Data to process START

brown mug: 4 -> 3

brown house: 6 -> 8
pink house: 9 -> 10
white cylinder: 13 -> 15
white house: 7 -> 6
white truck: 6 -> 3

Data to process END
Data to process START

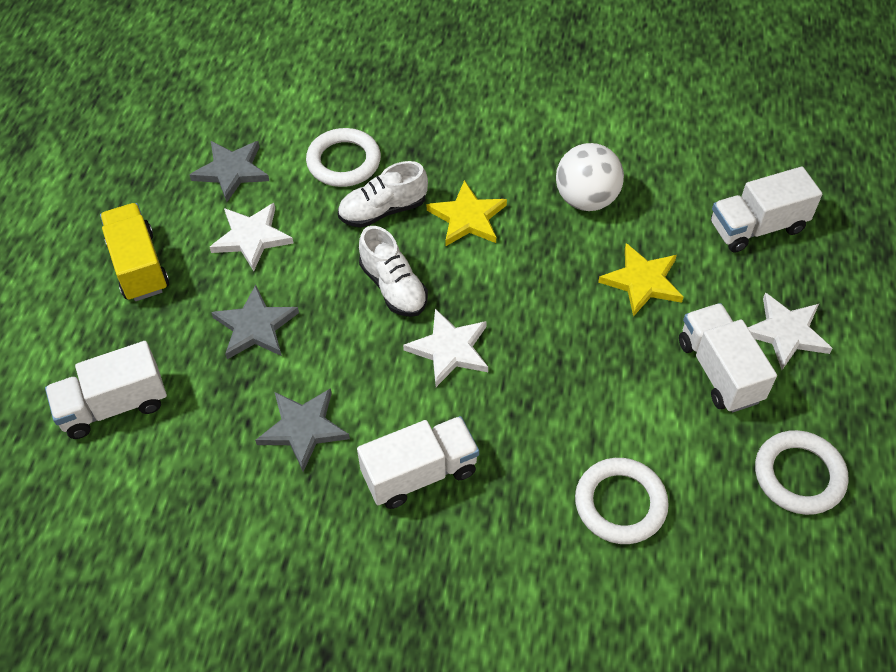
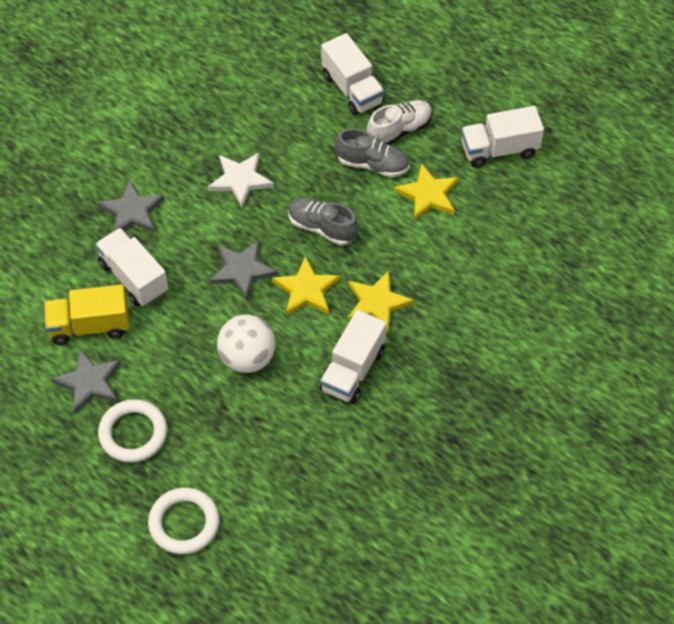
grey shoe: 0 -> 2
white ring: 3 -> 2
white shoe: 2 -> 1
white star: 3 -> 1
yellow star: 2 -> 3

Data to process END

The problem
All that is wanted is an exact copy of the lines above from the one with "brown mug: 4 -> 3" through the one with "white truck: 6 -> 3", with both ends included.

Expected answer
brown mug: 4 -> 3

brown house: 6 -> 8
pink house: 9 -> 10
white cylinder: 13 -> 15
white house: 7 -> 6
white truck: 6 -> 3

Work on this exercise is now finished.